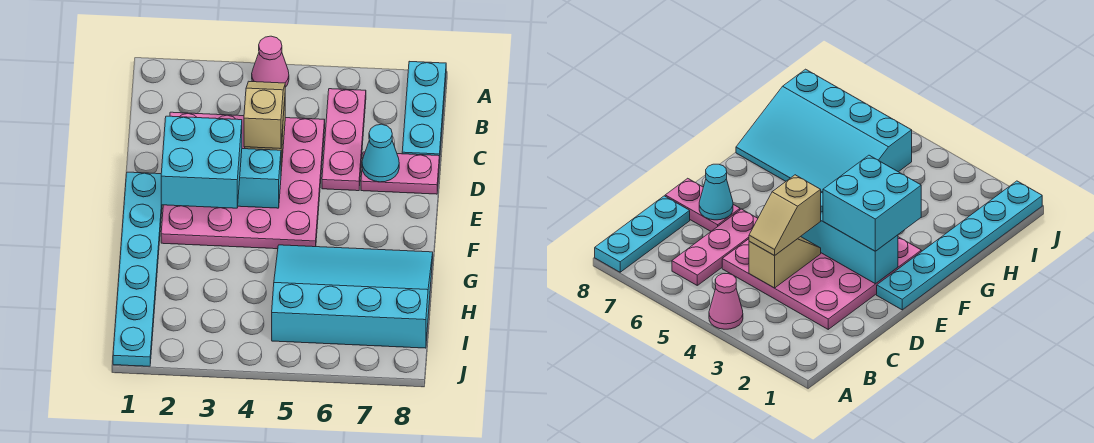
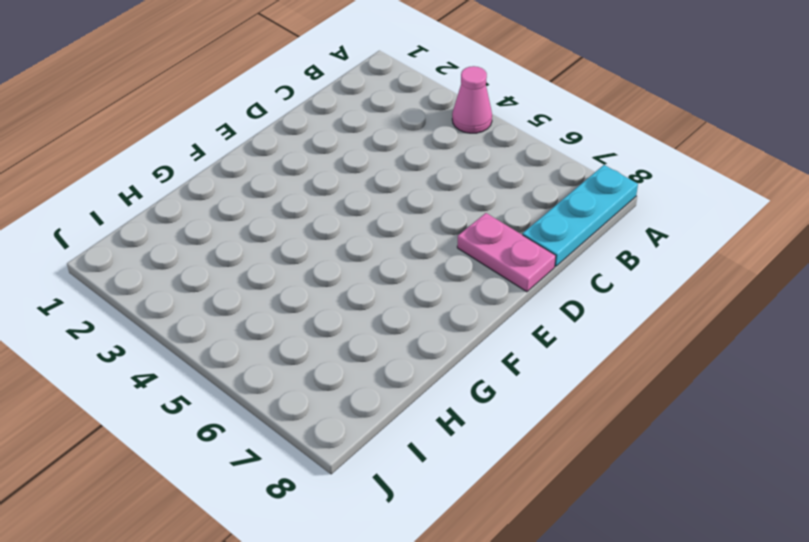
none -> pink plate B6:D6 level 1
none -> pink plate C2:F5 level 1
none -> cyan plate E1:J1 level 1

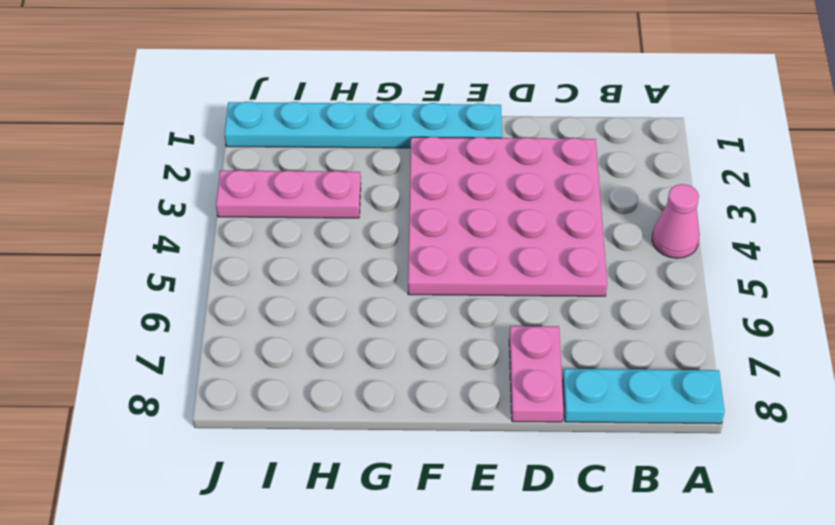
pink plate H3:J3 level 1 -> pink plate B6:D6 level 1
none -> cyan slope G5:I8 level 1 top I
none -> tan slope C4:D4 level 2 top C
none -> cyan cone D7 level 2

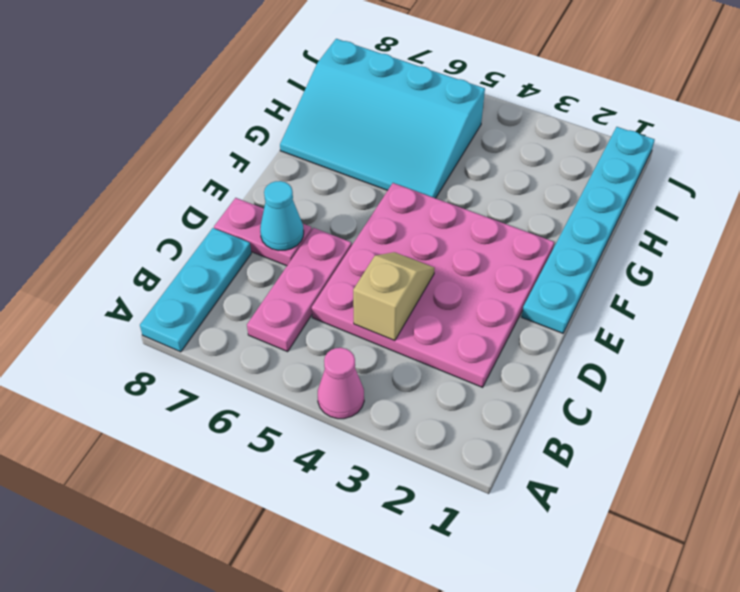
none -> cyan brick E2:E4 level 2
none -> tan slope C4:D4 level 3 top D
none -> cyan brick E2:F3 level 3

_WHAT NEEDS TO BE DONE_:
In your output, include only the lines from the line containing "none -> cyan plate E1:J1 level 1" through the last line of the material above, exactly as they appear, and leave out the pictures.

_FINISHED EXERCISE_:
none -> cyan plate E1:J1 level 1

pink plate H3:J3 level 1 -> pink plate B6:D6 level 1
none -> cyan slope G5:I8 level 1 top I
none -> tan slope C4:D4 level 2 top C
none -> cyan cone D7 level 2

none -> cyan brick E2:E4 level 2
none -> tan slope C4:D4 level 3 top D
none -> cyan brick E2:F3 level 3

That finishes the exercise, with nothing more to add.